# Records for the task:
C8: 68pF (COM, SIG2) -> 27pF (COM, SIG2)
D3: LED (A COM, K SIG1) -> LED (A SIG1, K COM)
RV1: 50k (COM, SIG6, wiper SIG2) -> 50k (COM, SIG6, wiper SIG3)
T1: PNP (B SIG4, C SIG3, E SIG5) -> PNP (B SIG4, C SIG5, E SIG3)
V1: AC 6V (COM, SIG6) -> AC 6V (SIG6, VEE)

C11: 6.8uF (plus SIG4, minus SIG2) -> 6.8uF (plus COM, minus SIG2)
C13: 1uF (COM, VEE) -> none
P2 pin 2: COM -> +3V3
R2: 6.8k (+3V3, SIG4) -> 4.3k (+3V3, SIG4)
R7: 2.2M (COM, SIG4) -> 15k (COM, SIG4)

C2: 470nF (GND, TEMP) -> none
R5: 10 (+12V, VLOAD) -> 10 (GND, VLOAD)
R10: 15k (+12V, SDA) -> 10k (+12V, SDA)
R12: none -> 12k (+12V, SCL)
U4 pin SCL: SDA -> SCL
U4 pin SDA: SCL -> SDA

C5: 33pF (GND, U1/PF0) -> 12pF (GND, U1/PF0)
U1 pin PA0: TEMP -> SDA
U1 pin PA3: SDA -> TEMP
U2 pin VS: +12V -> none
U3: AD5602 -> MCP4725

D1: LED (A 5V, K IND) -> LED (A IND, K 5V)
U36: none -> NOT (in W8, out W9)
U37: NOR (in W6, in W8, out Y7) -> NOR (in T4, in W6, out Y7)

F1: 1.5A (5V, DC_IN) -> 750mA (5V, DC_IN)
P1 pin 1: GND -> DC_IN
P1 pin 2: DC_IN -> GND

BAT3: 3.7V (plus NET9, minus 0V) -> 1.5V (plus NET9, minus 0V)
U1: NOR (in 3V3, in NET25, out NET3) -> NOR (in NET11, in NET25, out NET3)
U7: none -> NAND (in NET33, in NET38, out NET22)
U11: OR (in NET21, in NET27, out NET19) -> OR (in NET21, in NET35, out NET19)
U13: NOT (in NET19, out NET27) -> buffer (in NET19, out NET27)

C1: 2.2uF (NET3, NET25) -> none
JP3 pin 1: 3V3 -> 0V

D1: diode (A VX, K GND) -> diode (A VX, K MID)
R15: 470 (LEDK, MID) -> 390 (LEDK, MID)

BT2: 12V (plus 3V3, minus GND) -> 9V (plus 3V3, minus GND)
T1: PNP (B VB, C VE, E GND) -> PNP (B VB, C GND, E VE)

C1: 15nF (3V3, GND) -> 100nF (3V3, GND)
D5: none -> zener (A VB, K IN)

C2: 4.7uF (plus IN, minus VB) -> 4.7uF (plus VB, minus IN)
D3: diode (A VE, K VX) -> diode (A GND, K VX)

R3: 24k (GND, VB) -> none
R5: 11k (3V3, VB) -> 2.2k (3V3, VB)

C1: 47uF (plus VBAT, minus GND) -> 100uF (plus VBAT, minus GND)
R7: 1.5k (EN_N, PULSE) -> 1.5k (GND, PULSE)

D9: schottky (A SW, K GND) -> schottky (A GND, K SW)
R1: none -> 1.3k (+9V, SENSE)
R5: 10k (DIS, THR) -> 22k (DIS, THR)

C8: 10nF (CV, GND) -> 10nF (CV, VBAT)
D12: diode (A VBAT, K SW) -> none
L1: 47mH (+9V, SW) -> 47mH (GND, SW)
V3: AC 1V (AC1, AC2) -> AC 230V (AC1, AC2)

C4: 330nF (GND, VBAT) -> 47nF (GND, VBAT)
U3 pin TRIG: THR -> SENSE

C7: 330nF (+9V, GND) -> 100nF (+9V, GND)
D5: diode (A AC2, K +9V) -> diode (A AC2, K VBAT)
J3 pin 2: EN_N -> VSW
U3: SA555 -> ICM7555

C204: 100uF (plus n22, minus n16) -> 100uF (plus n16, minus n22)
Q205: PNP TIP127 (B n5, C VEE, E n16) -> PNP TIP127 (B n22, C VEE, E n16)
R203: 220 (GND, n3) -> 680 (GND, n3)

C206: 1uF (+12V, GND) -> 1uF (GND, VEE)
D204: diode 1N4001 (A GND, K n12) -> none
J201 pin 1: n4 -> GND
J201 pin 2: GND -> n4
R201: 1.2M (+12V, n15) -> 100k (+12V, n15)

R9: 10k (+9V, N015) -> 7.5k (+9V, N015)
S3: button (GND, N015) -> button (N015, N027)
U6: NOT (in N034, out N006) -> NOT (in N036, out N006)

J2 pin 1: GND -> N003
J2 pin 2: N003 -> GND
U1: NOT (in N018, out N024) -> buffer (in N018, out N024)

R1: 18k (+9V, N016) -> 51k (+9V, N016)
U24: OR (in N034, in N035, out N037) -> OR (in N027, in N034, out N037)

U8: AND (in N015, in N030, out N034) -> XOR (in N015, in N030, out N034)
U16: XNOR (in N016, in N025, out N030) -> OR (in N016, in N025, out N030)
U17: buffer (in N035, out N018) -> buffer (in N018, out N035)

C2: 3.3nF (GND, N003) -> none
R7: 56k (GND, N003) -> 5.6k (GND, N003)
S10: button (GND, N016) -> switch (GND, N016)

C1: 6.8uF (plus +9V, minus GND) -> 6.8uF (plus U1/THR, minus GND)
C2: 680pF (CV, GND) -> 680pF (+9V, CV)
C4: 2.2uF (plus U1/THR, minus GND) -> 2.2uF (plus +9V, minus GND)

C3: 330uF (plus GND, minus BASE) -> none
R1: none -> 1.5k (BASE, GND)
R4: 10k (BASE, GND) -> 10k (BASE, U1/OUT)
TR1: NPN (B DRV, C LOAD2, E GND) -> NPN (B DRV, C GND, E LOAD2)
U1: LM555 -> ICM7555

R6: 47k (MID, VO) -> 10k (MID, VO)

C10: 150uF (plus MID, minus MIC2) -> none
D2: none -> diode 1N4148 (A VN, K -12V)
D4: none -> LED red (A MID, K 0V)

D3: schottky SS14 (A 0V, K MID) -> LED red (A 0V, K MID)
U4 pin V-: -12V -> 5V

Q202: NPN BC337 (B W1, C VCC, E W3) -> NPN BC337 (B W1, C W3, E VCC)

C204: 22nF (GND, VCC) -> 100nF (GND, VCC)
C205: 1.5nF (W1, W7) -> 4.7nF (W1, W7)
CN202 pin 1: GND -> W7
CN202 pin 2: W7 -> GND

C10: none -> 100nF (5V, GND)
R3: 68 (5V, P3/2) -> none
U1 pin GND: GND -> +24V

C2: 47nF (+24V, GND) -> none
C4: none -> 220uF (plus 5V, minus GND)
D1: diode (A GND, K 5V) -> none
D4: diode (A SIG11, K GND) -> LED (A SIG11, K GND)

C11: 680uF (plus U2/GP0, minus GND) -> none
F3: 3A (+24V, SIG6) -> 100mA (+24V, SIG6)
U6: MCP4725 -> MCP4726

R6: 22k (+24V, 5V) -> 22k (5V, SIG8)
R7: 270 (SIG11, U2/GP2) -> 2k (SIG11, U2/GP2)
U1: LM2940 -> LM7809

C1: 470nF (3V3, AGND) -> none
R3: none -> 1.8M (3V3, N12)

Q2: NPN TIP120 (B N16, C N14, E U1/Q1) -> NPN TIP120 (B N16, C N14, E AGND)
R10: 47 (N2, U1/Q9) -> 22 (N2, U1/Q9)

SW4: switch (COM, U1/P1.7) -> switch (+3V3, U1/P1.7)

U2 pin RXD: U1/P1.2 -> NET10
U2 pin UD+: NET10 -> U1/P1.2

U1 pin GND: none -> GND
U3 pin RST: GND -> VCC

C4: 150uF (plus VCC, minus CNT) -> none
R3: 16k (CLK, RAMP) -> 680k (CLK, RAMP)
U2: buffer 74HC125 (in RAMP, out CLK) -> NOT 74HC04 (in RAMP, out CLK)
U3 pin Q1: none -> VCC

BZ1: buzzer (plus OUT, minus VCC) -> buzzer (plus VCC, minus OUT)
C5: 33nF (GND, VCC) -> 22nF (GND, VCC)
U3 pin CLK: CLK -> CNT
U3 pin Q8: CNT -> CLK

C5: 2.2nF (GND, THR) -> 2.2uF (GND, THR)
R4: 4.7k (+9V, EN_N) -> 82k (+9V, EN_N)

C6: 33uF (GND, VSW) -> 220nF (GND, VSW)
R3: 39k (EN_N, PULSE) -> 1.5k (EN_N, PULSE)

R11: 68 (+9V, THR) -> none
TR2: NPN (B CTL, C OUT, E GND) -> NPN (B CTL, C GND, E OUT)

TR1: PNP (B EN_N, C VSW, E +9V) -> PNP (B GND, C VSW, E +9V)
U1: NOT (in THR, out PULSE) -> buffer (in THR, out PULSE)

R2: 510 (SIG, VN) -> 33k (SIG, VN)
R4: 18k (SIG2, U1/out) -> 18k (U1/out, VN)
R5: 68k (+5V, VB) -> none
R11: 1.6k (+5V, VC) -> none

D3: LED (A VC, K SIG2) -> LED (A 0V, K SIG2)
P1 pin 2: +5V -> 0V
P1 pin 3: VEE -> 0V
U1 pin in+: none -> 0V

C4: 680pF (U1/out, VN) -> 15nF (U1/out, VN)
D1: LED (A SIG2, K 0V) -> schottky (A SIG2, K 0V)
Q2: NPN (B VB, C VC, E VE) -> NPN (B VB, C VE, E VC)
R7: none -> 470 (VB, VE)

# Work request:
Exact reproduction of the lines from the top of the material through the line where "U4 pin SDA: SCL -> SDA" appears is required, both boundary lines included, with no other output.

# Result of the task:
C8: 68pF (COM, SIG2) -> 27pF (COM, SIG2)
D3: LED (A COM, K SIG1) -> LED (A SIG1, K COM)
RV1: 50k (COM, SIG6, wiper SIG2) -> 50k (COM, SIG6, wiper SIG3)
T1: PNP (B SIG4, C SIG3, E SIG5) -> PNP (B SIG4, C SIG5, E SIG3)
V1: AC 6V (COM, SIG6) -> AC 6V (SIG6, VEE)

C11: 6.8uF (plus SIG4, minus SIG2) -> 6.8uF (plus COM, minus SIG2)
C13: 1uF (COM, VEE) -> none
P2 pin 2: COM -> +3V3
R2: 6.8k (+3V3, SIG4) -> 4.3k (+3V3, SIG4)
R7: 2.2M (COM, SIG4) -> 15k (COM, SIG4)

C2: 470nF (GND, TEMP) -> none
R5: 10 (+12V, VLOAD) -> 10 (GND, VLOAD)
R10: 15k (+12V, SDA) -> 10k (+12V, SDA)
R12: none -> 12k (+12V, SCL)
U4 pin SCL: SDA -> SCL
U4 pin SDA: SCL -> SDA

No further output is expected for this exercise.